- TASK DIRECTIONS: Using the line that has "blue screwdriver: 3 -> 2" as the starting point, print each line to the end of the material below word for word. Add no other lines.

- DATA PROVIDED:
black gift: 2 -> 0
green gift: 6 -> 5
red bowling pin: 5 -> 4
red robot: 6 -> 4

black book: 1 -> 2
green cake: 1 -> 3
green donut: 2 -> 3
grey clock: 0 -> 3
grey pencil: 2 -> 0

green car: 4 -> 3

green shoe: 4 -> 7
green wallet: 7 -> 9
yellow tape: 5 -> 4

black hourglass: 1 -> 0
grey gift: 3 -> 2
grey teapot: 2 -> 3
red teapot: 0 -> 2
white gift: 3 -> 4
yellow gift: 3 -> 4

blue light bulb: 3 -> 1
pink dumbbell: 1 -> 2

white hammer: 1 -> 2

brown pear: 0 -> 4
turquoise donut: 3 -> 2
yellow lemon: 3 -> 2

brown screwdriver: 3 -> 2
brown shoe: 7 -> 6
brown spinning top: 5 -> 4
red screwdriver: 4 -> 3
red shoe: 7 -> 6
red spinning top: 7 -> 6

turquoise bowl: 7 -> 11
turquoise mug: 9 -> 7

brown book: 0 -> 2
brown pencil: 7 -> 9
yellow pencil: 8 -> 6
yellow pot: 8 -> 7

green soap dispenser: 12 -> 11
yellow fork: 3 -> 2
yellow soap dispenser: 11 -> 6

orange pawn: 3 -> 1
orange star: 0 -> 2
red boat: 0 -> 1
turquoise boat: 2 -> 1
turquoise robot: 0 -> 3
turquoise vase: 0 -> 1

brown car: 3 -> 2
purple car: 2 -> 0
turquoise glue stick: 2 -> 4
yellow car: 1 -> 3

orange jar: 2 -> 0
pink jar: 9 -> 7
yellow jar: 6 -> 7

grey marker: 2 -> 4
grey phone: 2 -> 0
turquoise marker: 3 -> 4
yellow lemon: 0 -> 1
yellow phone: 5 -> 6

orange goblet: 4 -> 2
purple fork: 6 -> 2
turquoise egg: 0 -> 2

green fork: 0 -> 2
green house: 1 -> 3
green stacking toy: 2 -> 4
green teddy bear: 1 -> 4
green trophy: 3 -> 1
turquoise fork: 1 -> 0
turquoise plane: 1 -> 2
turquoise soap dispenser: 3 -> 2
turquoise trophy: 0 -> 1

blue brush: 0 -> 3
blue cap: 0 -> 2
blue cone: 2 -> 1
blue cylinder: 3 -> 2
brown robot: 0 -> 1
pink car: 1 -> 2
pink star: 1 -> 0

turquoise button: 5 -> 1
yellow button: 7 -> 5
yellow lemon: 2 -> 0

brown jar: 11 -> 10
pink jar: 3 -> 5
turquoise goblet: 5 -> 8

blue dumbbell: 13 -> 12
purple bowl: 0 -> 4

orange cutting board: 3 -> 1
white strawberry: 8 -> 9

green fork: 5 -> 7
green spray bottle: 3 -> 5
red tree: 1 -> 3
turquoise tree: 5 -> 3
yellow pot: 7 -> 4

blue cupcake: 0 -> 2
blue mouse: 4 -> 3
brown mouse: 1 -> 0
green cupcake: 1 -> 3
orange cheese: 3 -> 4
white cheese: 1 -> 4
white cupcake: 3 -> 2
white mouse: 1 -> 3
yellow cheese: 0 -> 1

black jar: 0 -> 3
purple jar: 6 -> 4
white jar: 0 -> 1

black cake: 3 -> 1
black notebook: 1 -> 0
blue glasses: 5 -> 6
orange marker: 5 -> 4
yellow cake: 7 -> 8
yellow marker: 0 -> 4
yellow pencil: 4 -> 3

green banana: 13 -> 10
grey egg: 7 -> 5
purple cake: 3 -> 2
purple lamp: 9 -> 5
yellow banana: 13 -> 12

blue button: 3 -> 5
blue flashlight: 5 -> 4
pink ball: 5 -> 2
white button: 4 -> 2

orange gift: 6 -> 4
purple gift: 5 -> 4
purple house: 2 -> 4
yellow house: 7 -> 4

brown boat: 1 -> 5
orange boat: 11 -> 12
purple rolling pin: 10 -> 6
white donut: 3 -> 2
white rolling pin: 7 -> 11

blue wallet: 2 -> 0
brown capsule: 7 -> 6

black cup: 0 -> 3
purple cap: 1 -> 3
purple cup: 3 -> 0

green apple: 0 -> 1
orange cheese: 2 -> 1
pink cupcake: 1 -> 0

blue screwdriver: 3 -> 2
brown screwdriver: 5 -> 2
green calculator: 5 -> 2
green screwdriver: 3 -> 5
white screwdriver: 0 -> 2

- ANSWER TO THIS EXERCISE:
blue screwdriver: 3 -> 2
brown screwdriver: 5 -> 2
green calculator: 5 -> 2
green screwdriver: 3 -> 5
white screwdriver: 0 -> 2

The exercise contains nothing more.